*** Source material Section Begins ***

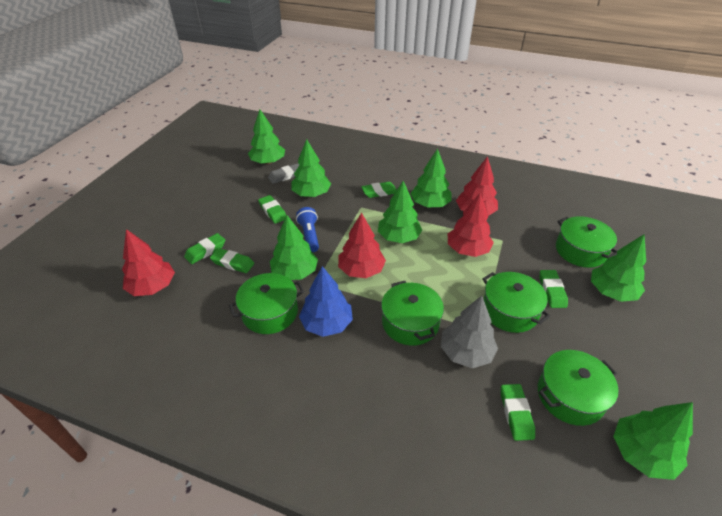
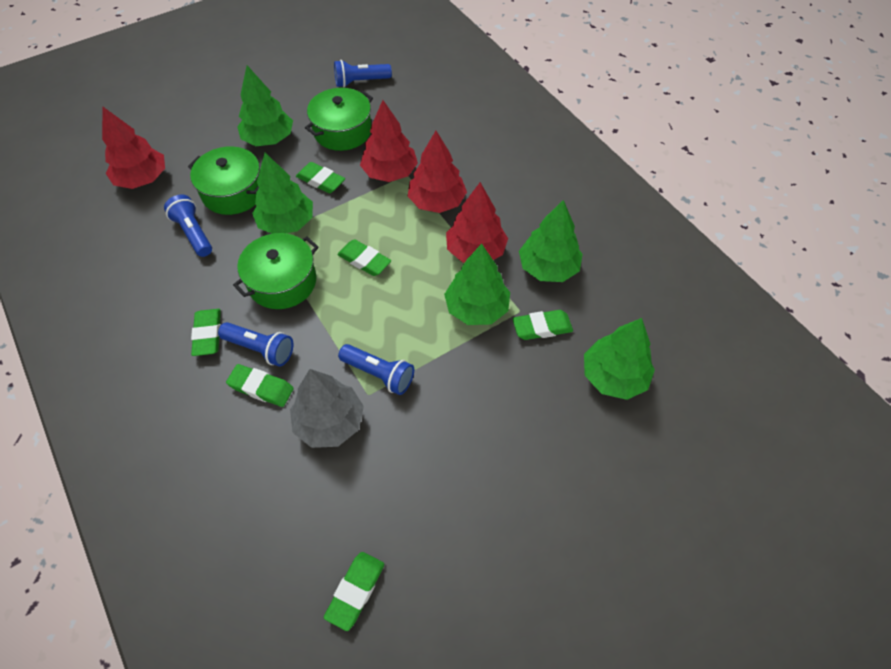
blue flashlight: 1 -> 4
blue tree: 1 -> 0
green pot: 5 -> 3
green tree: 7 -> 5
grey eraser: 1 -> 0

*** Source material Section Ends ***

Required work – Could you restate every entry above word for word, leaving out the pictures?

Task solution –
blue flashlight: 1 -> 4
blue tree: 1 -> 0
green pot: 5 -> 3
green tree: 7 -> 5
grey eraser: 1 -> 0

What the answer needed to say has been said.